PROBLEM DETAILS. Your answer should consist of every line in the records that holds "LOAD".
· · ·
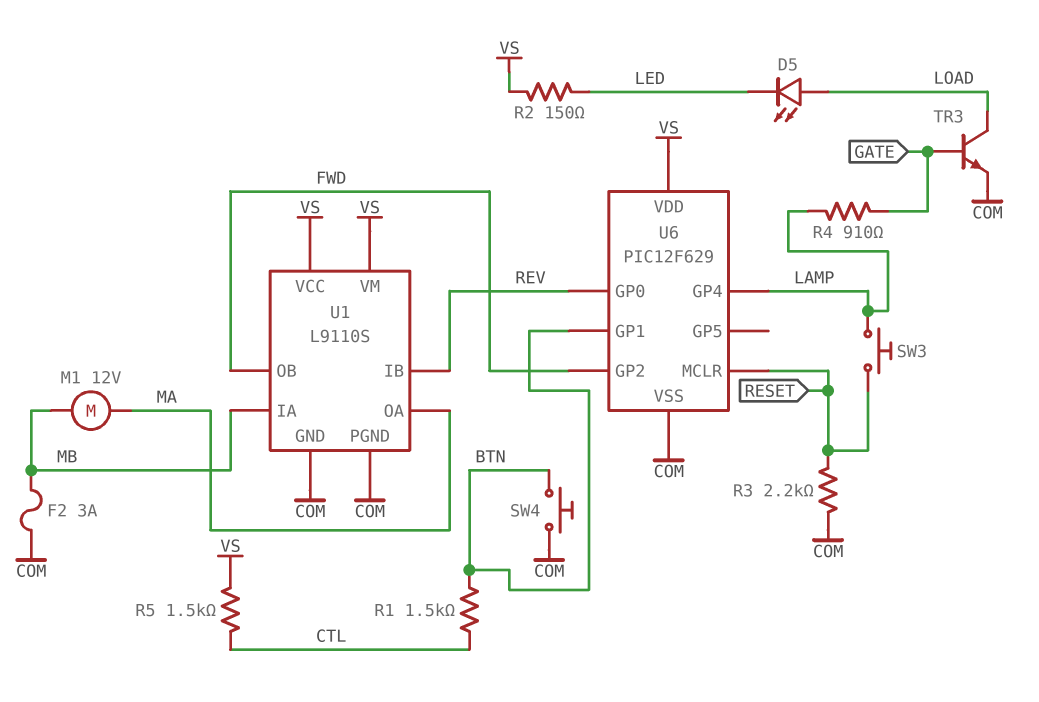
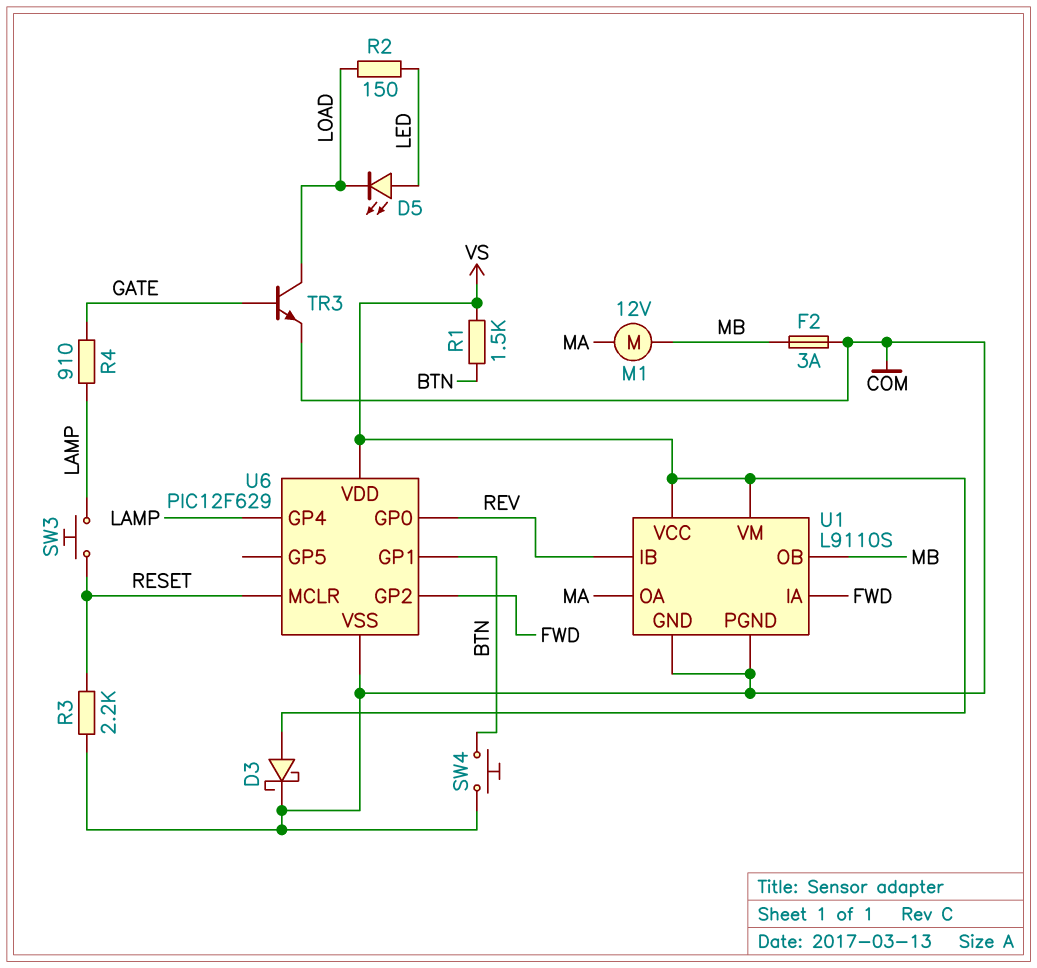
D3: none -> schottky (A VS, K COM)
D5: LED (A LOAD, K LED) -> LED (A LED, K LOAD)
R1: 1.5k (BTN, CTL) -> 1.5k (BTN, VS)
R2: 150 (LED, VS) -> 150 (LED, LOAD)
R5: 1.5k (CTL, VS) -> none
U1 pin IA: MB -> FWD
U1 pin OB: FWD -> MB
· · ·
RESULT FOR THIS TASK.
D5: LED (A LOAD, K LED) -> LED (A LED, K LOAD)
R2: 150 (LED, VS) -> 150 (LED, LOAD)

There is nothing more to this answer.